How many lines in the data below have the string "white"? Reply with the number alone.

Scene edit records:
--*--

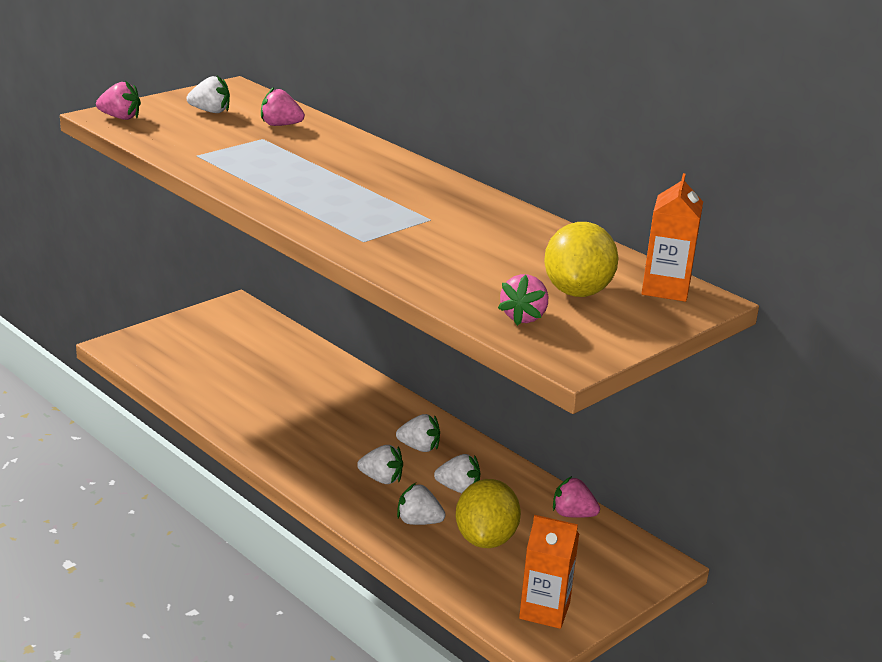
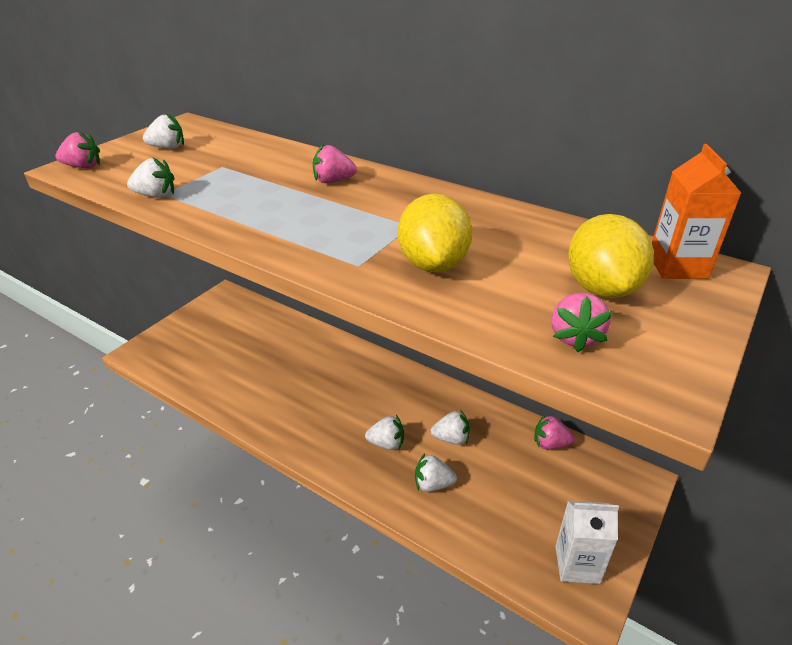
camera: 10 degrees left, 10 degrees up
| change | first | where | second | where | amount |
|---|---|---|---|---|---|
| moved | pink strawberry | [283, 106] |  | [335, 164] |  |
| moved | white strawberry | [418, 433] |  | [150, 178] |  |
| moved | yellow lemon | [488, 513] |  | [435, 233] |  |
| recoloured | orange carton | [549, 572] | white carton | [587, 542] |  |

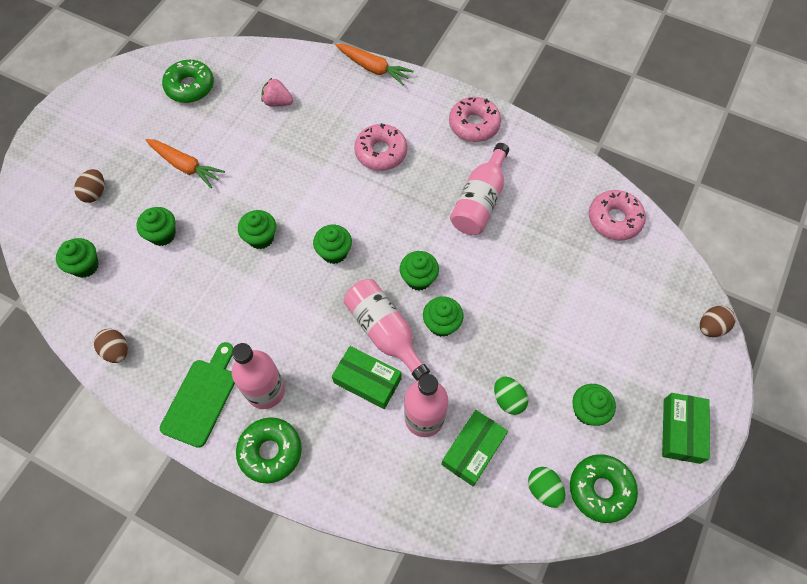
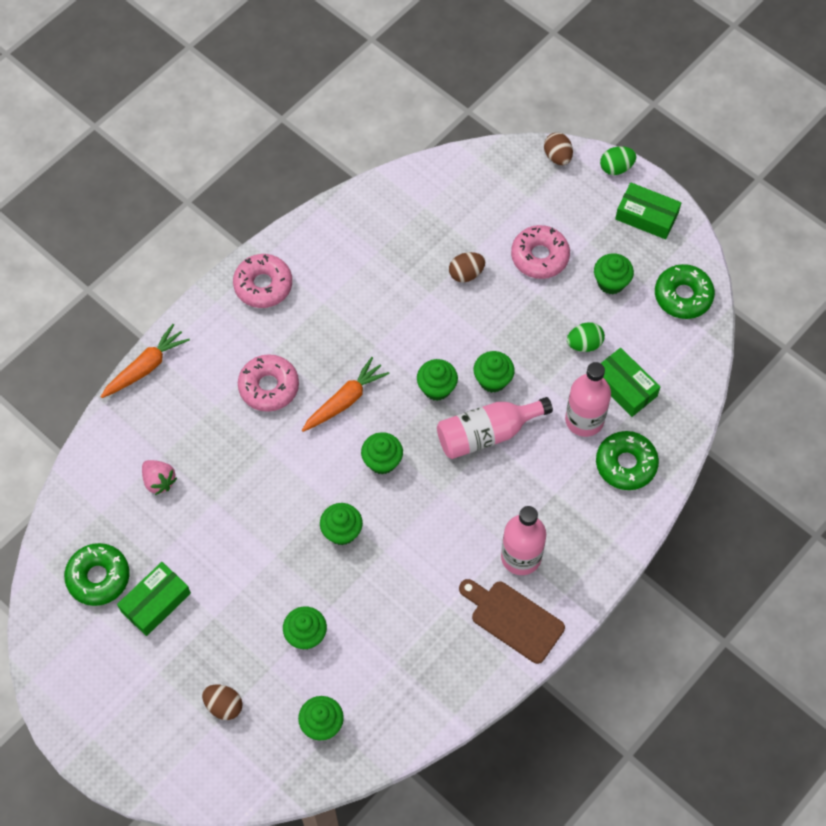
camera: 75 degrees left, 0 degrees up
| change | first | where | second | where | amount |
|---|---|---|---|---|---|
| turned | pink strawberry | [277, 92] |  | [159, 477] | 75 degrees counterclockwise |
| moved | orange carrot | [185, 163] |  | [345, 394] |  |
| removed | pink bottle | [479, 189] |  |  |  |
| moved | pink donut | [617, 215] |  | [540, 252] |  |
| moved | brown egg | [111, 346] |  | [467, 267] |  |
| recoloured | green cutting board | [197, 395] | brown cutting board | [512, 621] |  |
| moved | green box | [367, 377] |  | [154, 599] |  |
| moved | green donut | [269, 450] |  | [627, 460] |  |
| moved | green egg | [546, 487] |  | [618, 160] |  |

--*--

Solved exercise - 2